• _Image comparison data_:
■ ■ ■
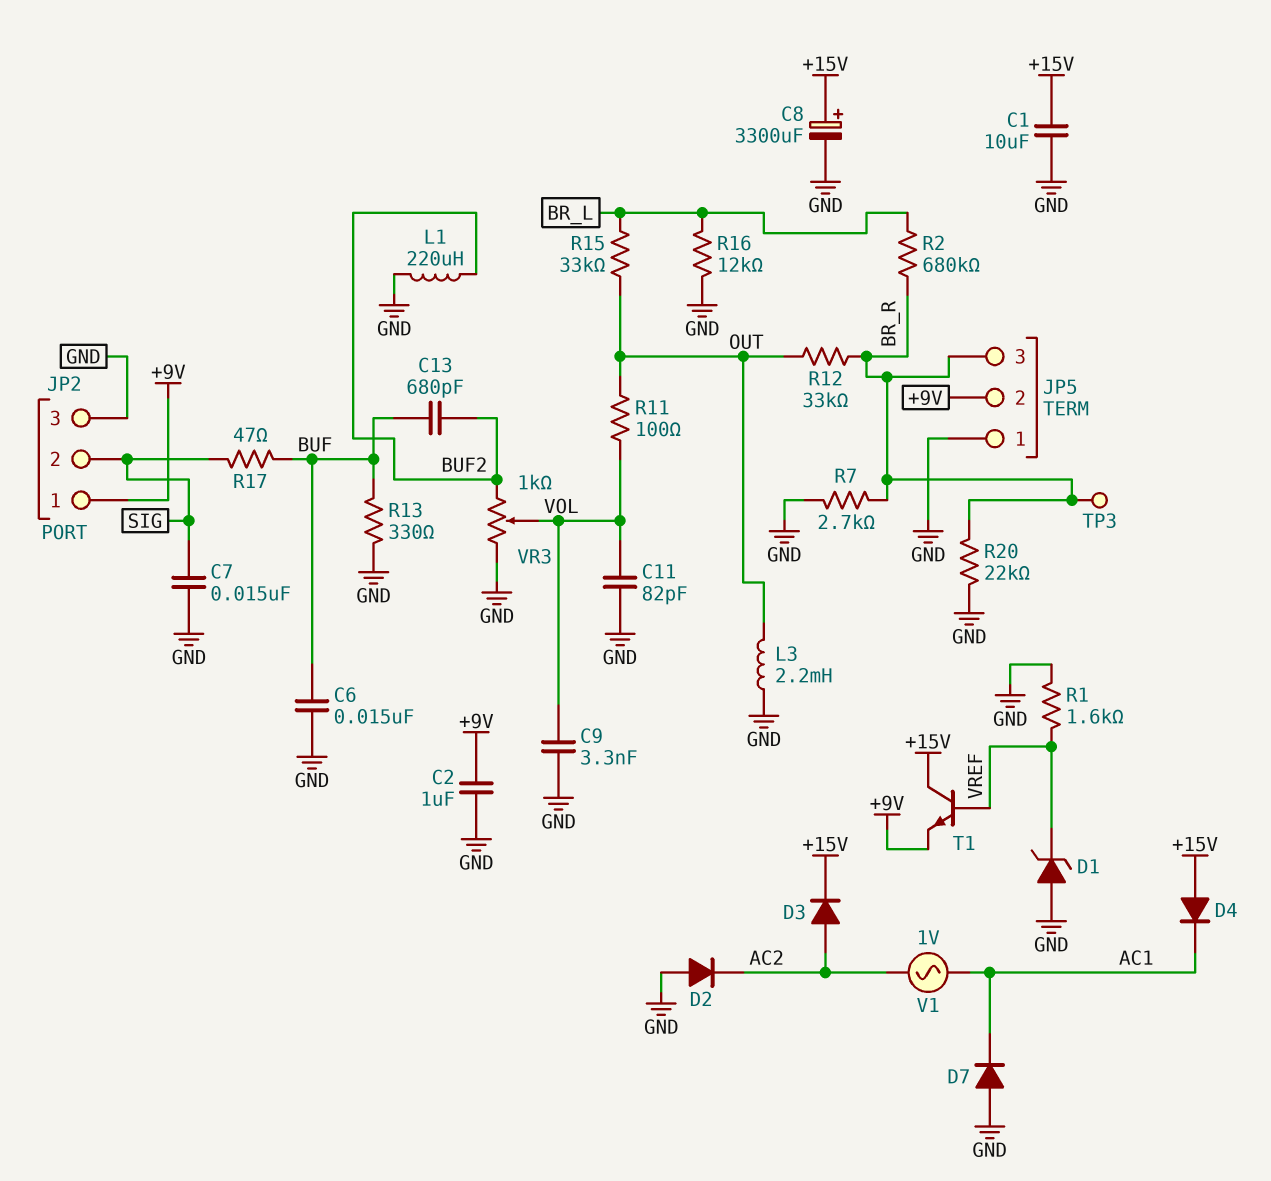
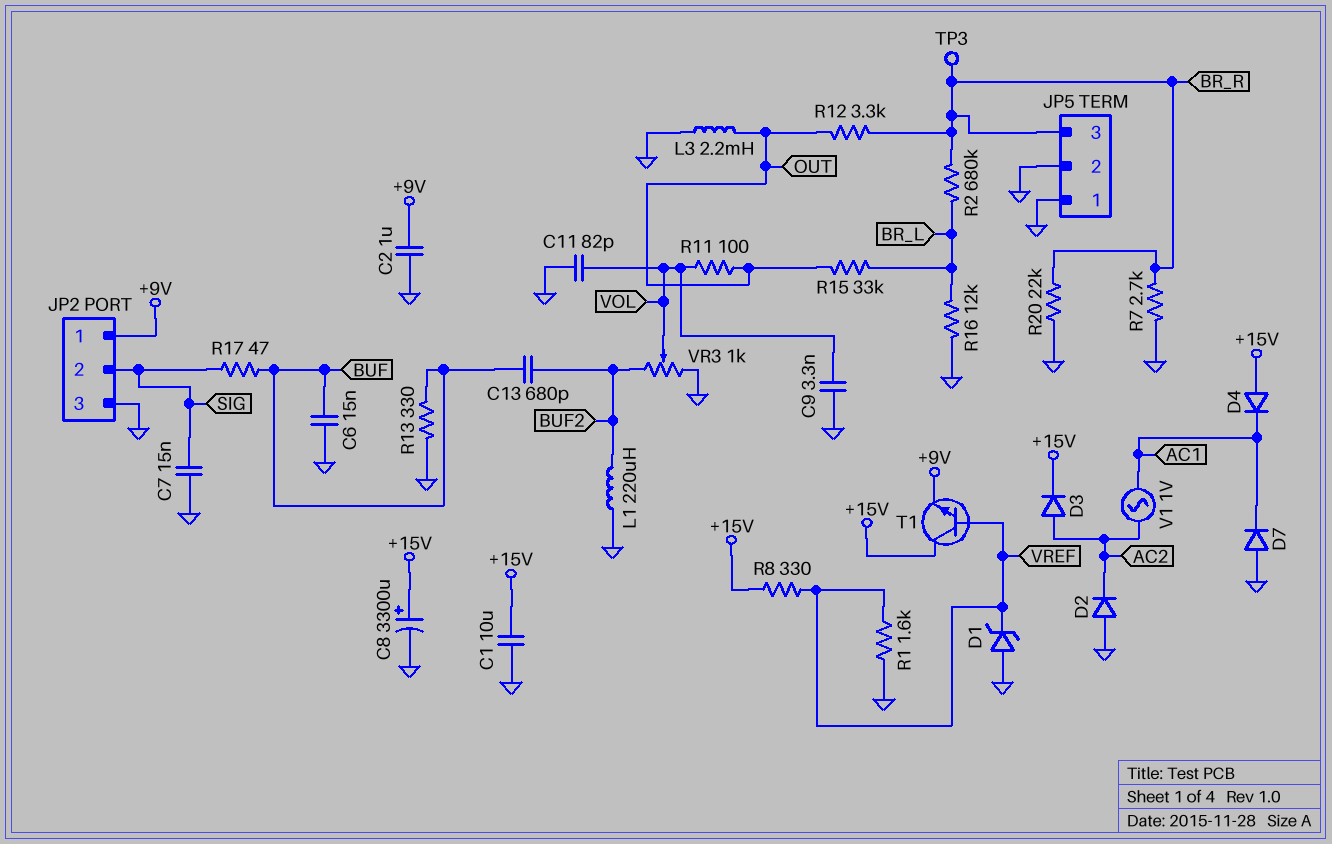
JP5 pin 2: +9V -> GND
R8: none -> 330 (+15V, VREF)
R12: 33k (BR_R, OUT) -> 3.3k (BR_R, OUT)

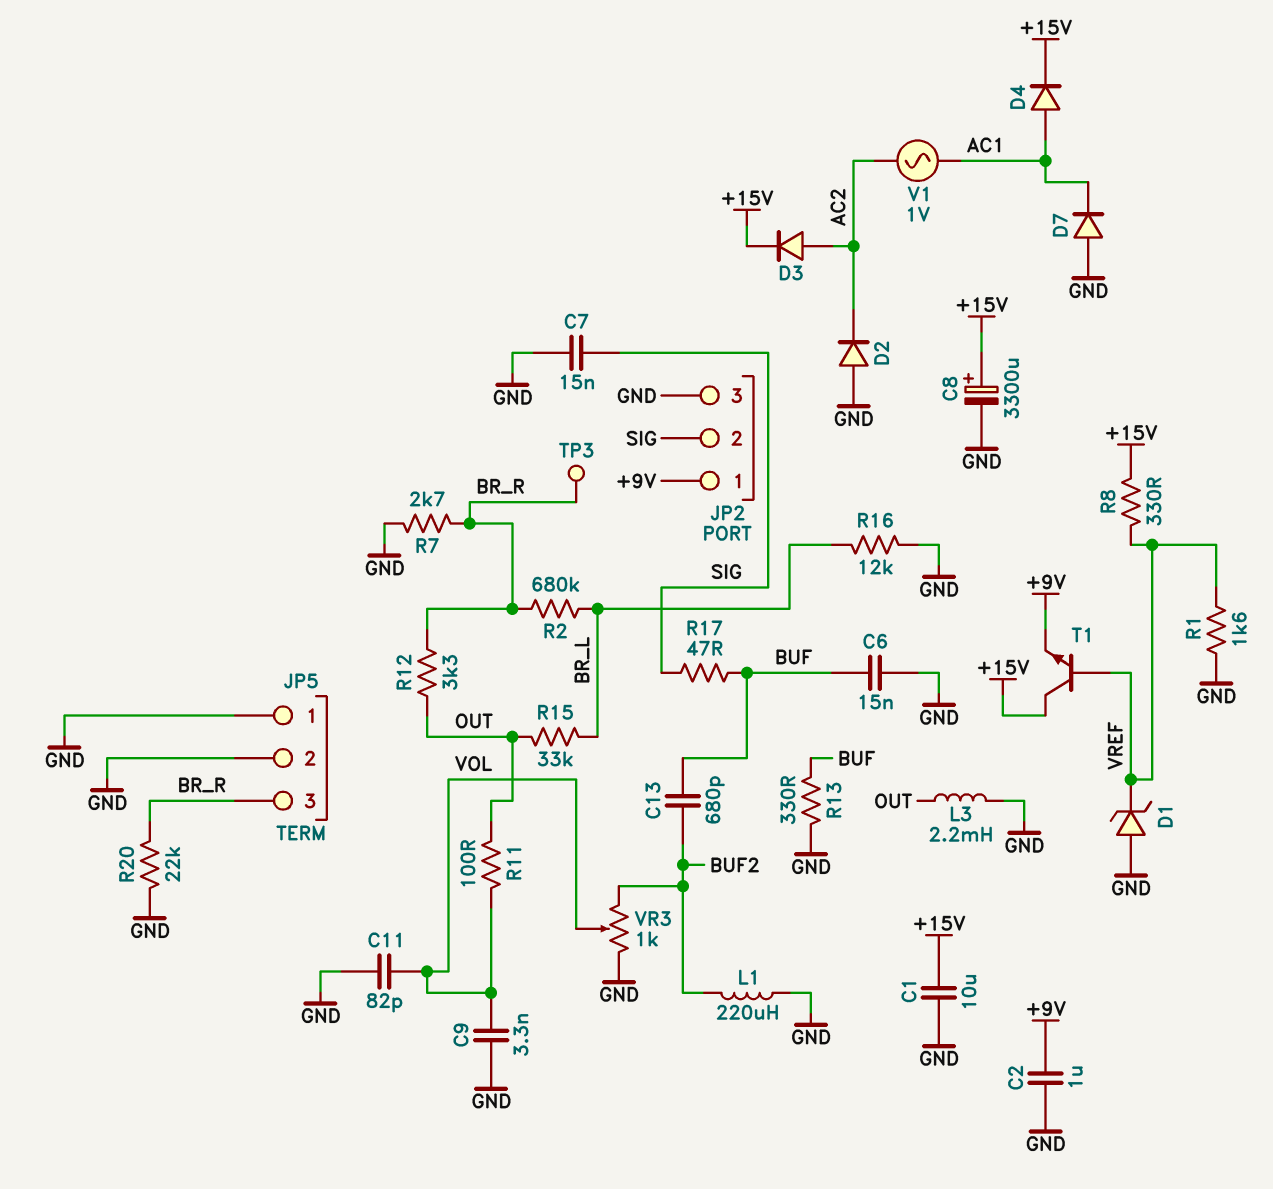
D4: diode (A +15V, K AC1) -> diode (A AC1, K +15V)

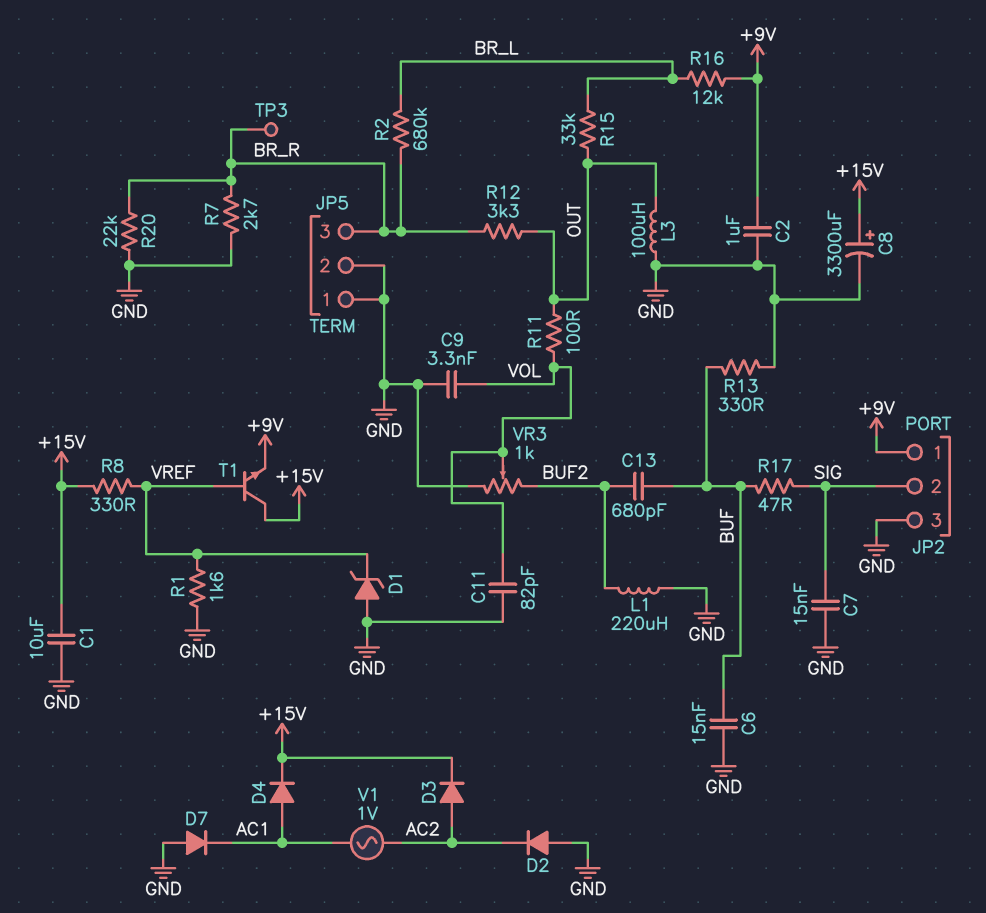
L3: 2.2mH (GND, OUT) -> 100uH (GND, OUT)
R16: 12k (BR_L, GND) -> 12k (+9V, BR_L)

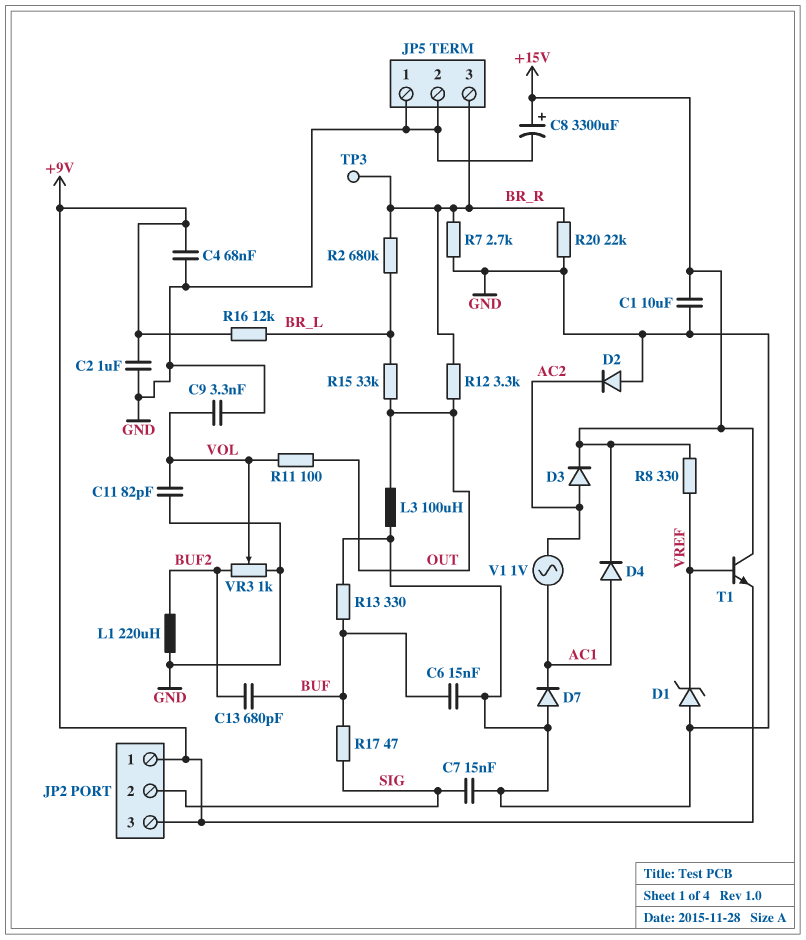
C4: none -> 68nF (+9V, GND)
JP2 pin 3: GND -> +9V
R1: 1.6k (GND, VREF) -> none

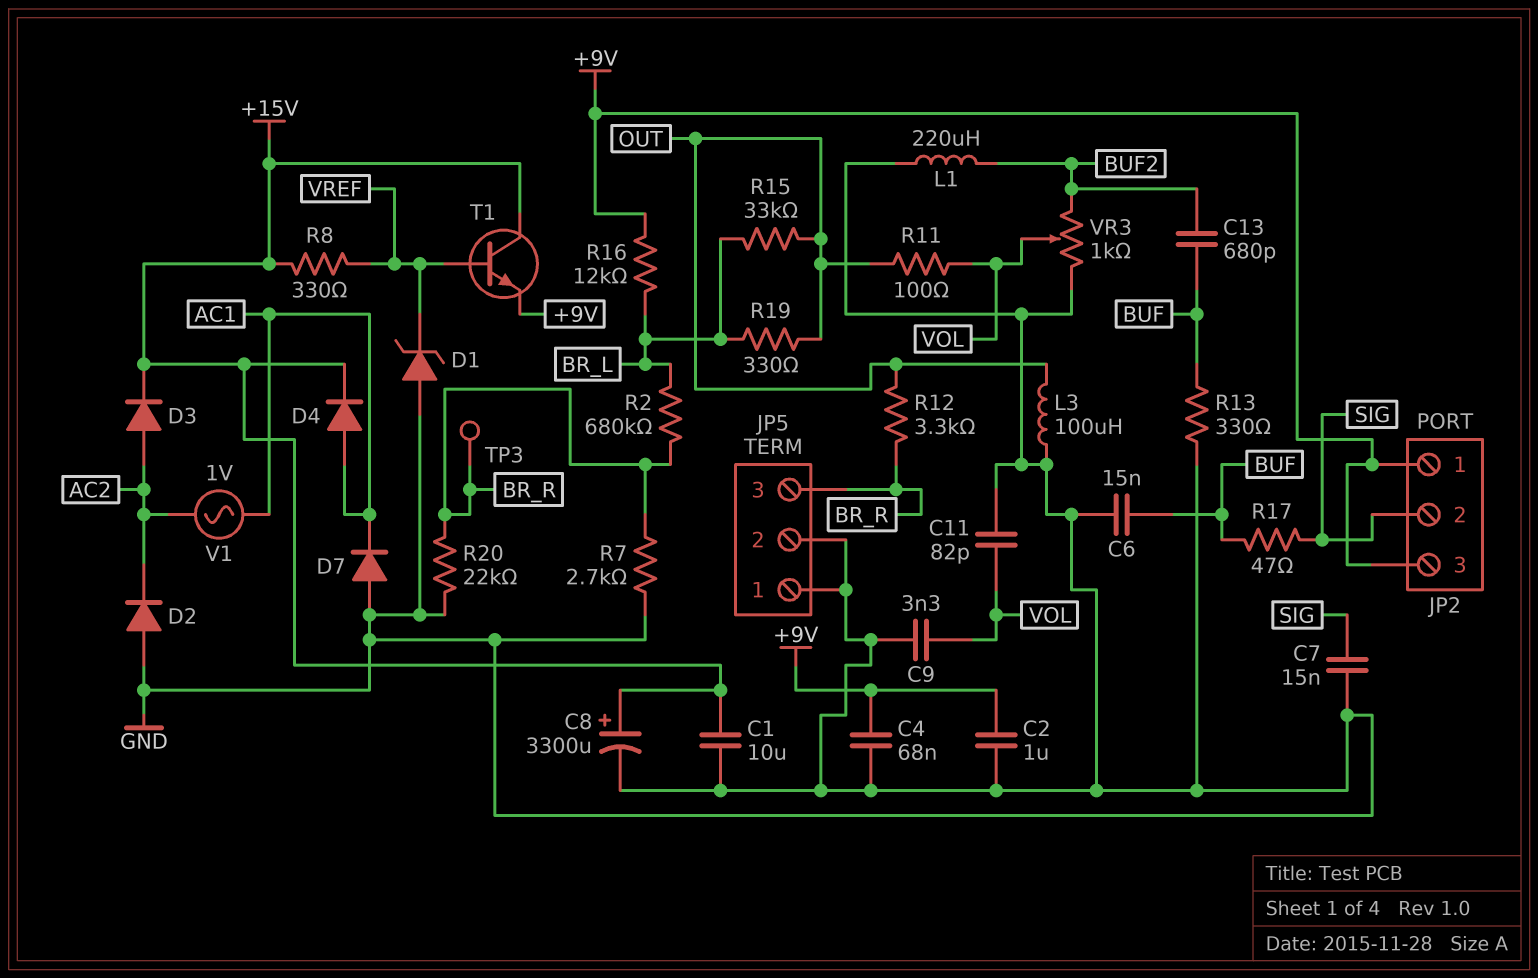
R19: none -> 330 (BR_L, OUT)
■ ■ ■
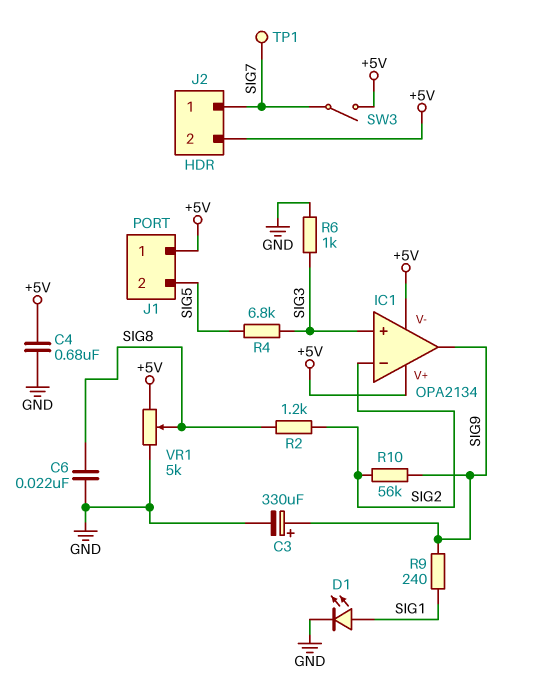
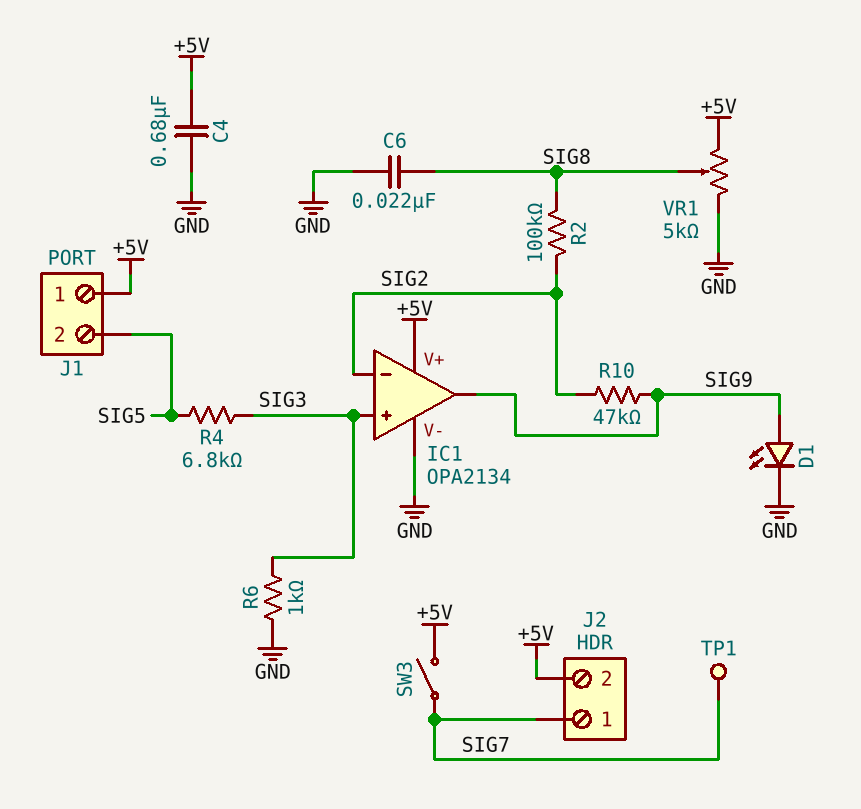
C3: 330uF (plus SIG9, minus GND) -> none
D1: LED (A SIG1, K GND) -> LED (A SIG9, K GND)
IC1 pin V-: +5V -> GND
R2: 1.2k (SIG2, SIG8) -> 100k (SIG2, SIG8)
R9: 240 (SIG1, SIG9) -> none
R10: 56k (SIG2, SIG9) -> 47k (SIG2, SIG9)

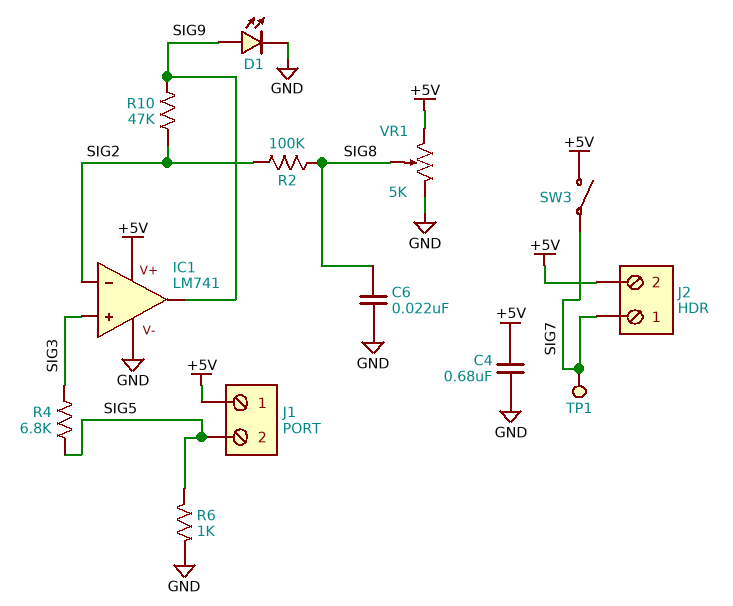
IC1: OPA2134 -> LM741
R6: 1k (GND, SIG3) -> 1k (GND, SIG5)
■ ■ ■
• _What the exercise asks_:
Write out every line of the entries that holds the word "VREF".

• _Task result_:
R8: none -> 330 (+15V, VREF)
R1: 1.6k (GND, VREF) -> none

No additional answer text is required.